• [Data shown]
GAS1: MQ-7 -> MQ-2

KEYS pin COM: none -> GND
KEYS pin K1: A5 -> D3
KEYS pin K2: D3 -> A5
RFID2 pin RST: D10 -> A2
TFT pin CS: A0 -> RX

• [Prompt] I need each of the entries above printed again exactly.

• [Expected answer]
GAS1: MQ-7 -> MQ-2

KEYS pin COM: none -> GND
KEYS pin K1: A5 -> D3
KEYS pin K2: D3 -> A5
RFID2 pin RST: D10 -> A2
TFT pin CS: A0 -> RX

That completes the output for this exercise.